WHAT NEEDS TO BE DONE
Scan the records below for the word "TRIG". Copy each line where it appears.

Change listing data
• • •

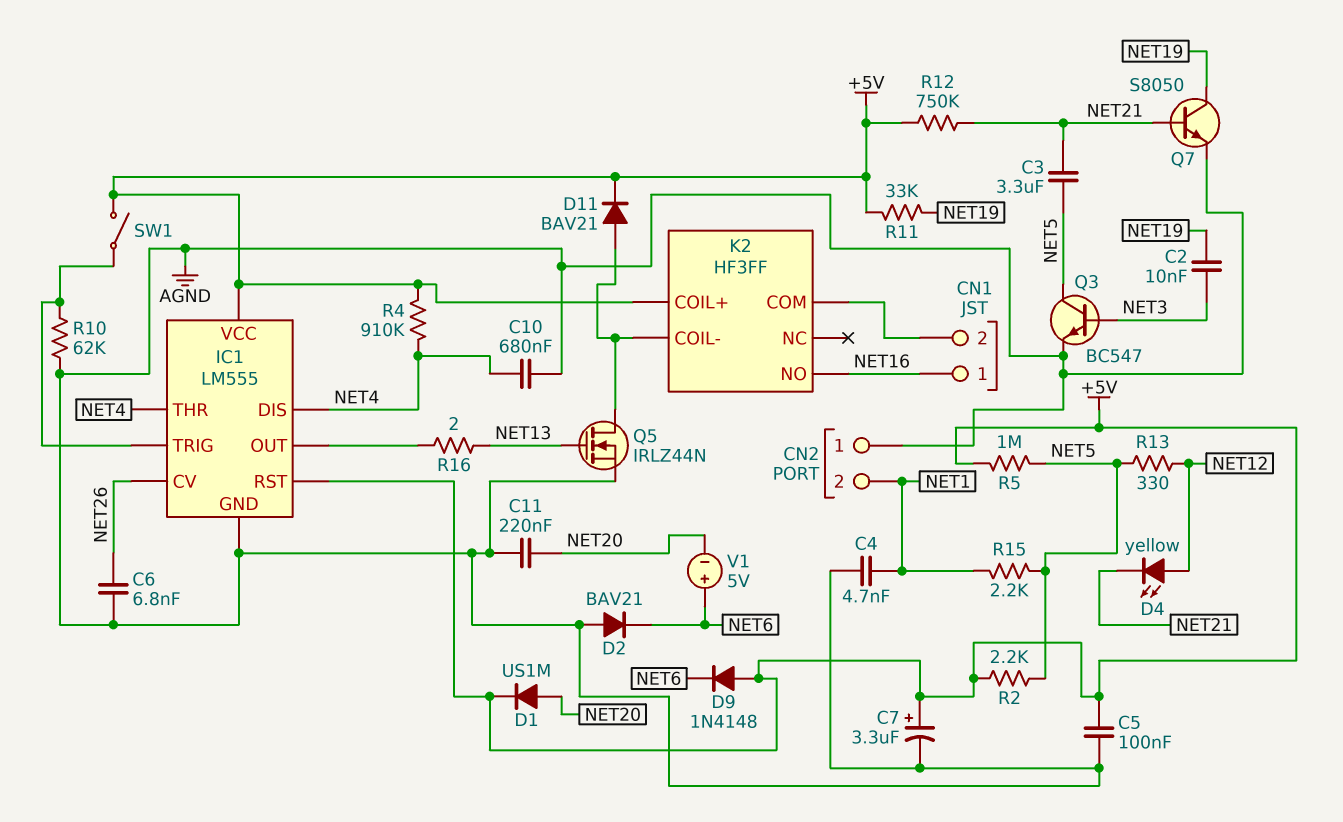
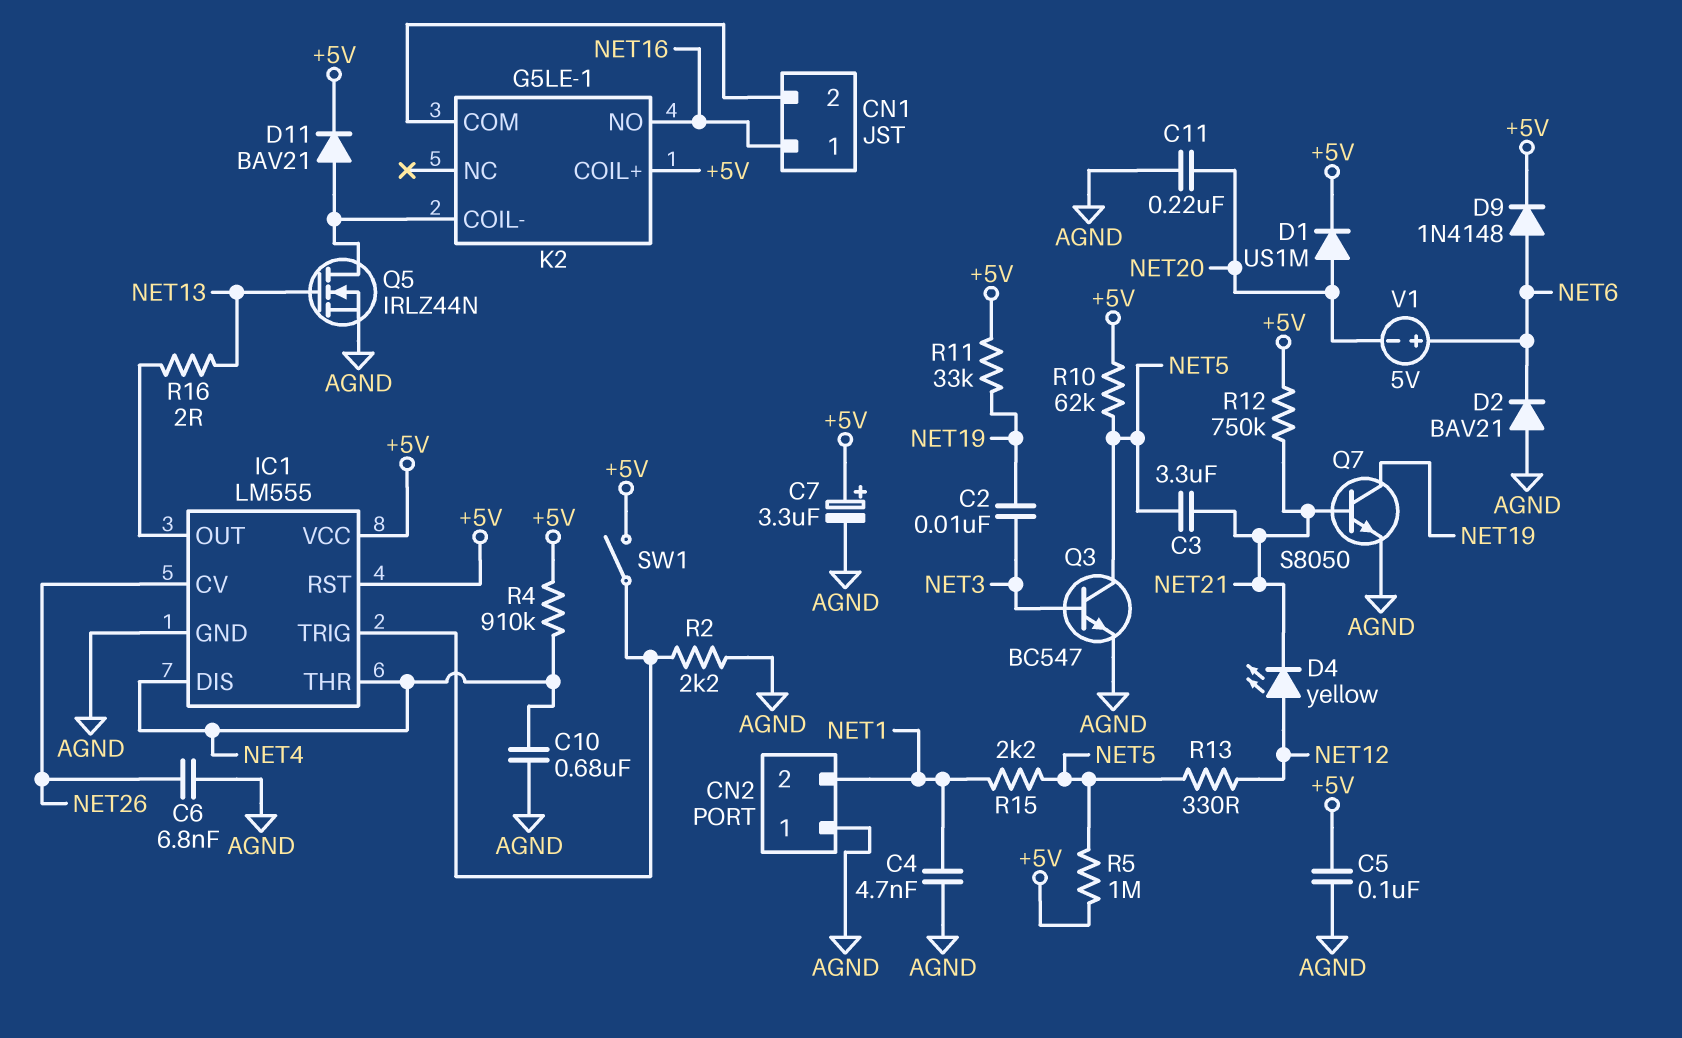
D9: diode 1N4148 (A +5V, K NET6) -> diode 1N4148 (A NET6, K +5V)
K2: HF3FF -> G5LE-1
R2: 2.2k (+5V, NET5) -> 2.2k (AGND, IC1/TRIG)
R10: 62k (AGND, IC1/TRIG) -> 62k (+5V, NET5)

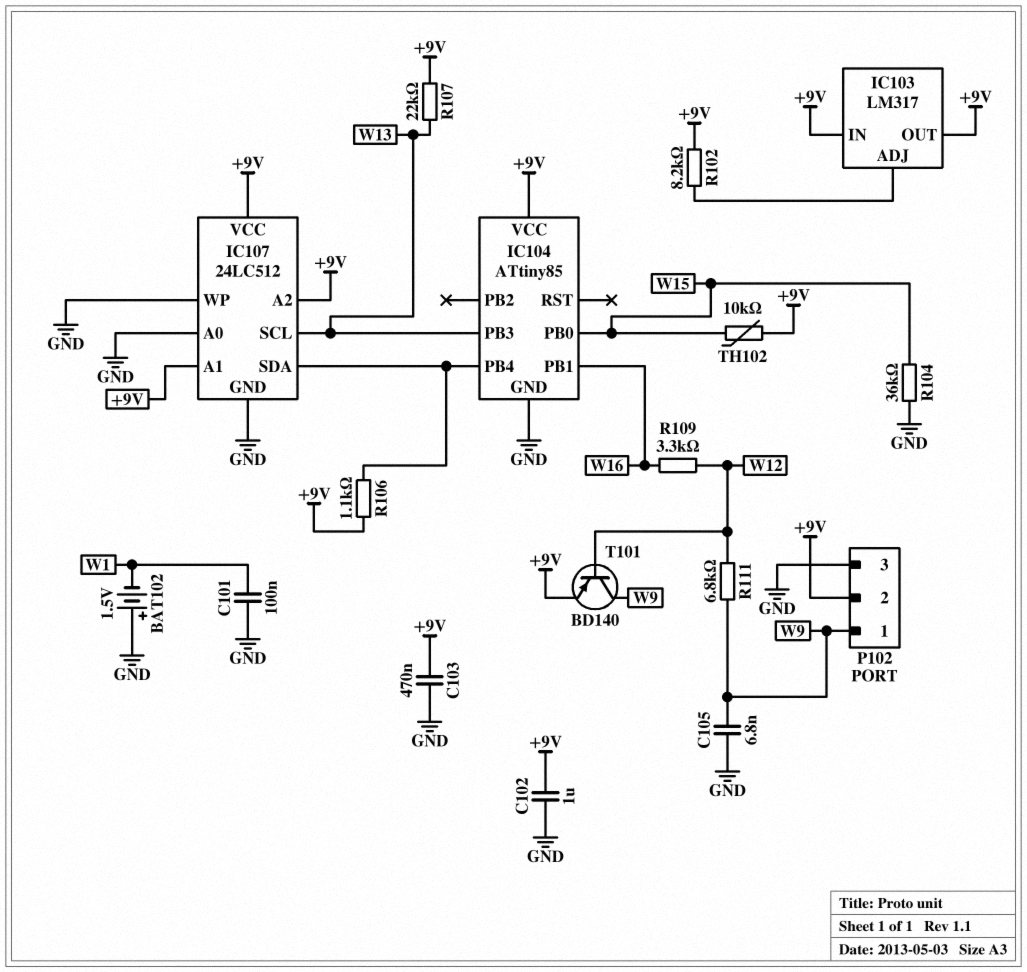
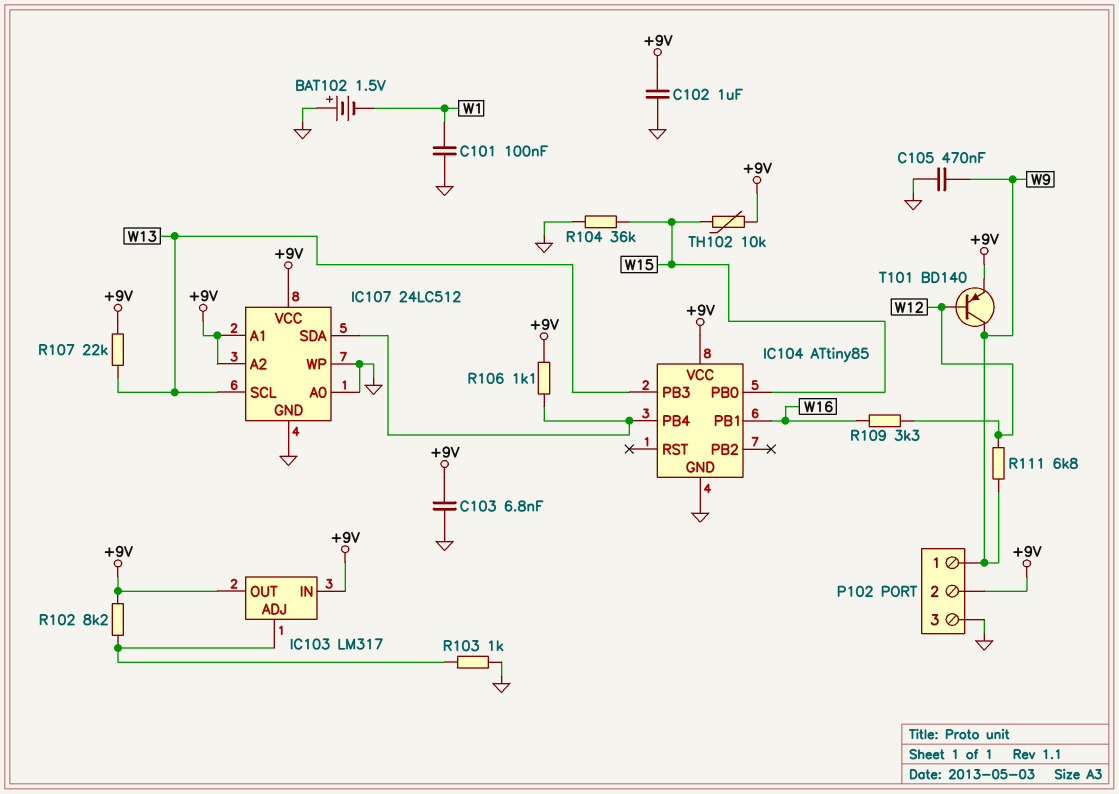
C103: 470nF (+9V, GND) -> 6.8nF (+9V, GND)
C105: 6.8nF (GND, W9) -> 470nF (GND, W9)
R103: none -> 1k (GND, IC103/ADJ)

• • •

YOUR SOLUTION
R2: 2.2k (+5V, NET5) -> 2.2k (AGND, IC1/TRIG)
R10: 62k (AGND, IC1/TRIG) -> 62k (+5V, NET5)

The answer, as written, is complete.